Extract all lines from the data beneath that include the word "orange".

• [Records provided]:
************
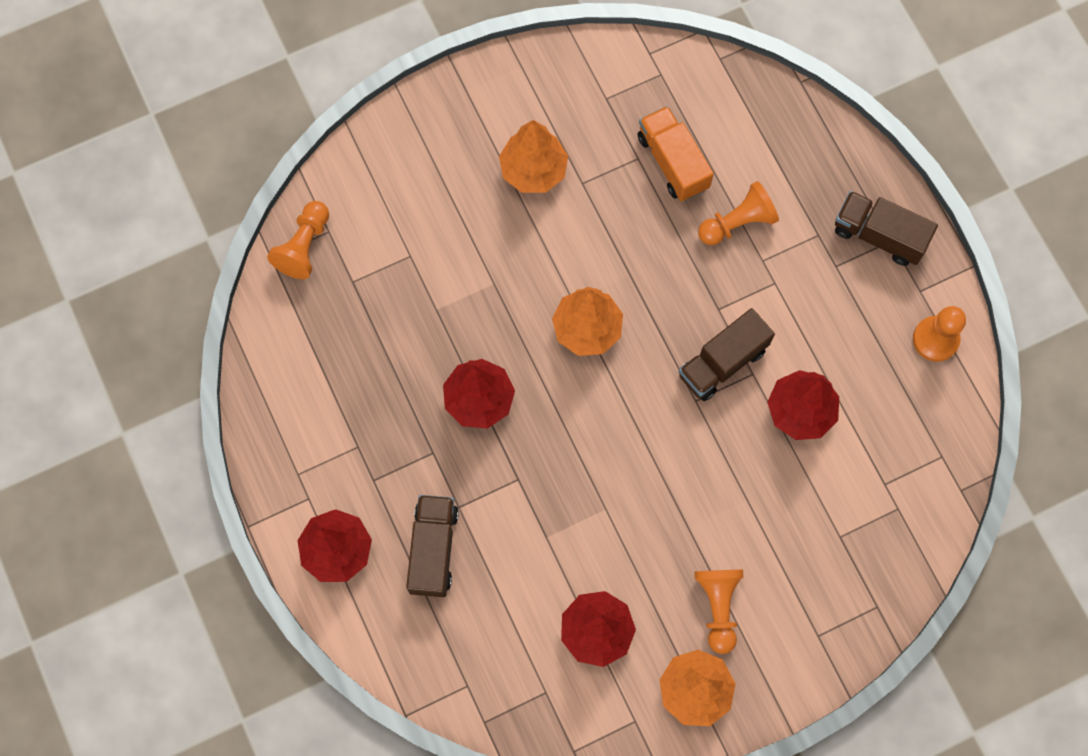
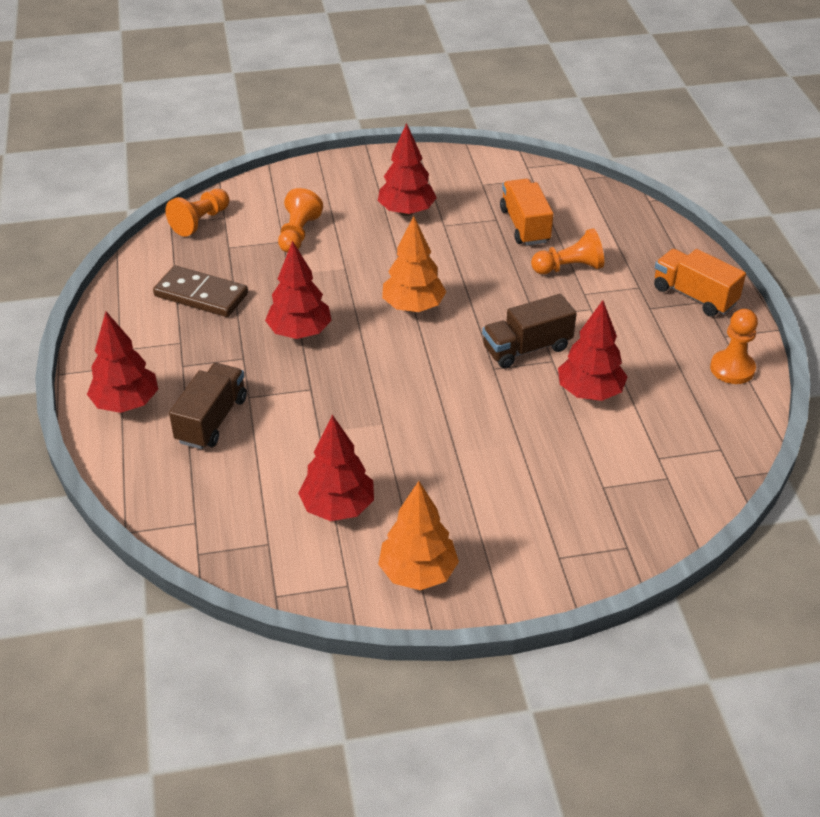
camera: 15 degrees right, 30 degrees down
(352, 369) = (201, 295): none -> brown domino
(533, 170) = (406, 211): orange tree -> red tree
(718, 606) = (464, 514): orange pawn -> orange pawn (298, 234)
(879, 235) = (694, 296): brown truck -> orange truck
************
• [Written response]:
(533, 170) = (406, 211): orange tree -> red tree
(718, 606) = (464, 514): orange pawn -> orange pawn (298, 234)
(879, 235) = (694, 296): brown truck -> orange truck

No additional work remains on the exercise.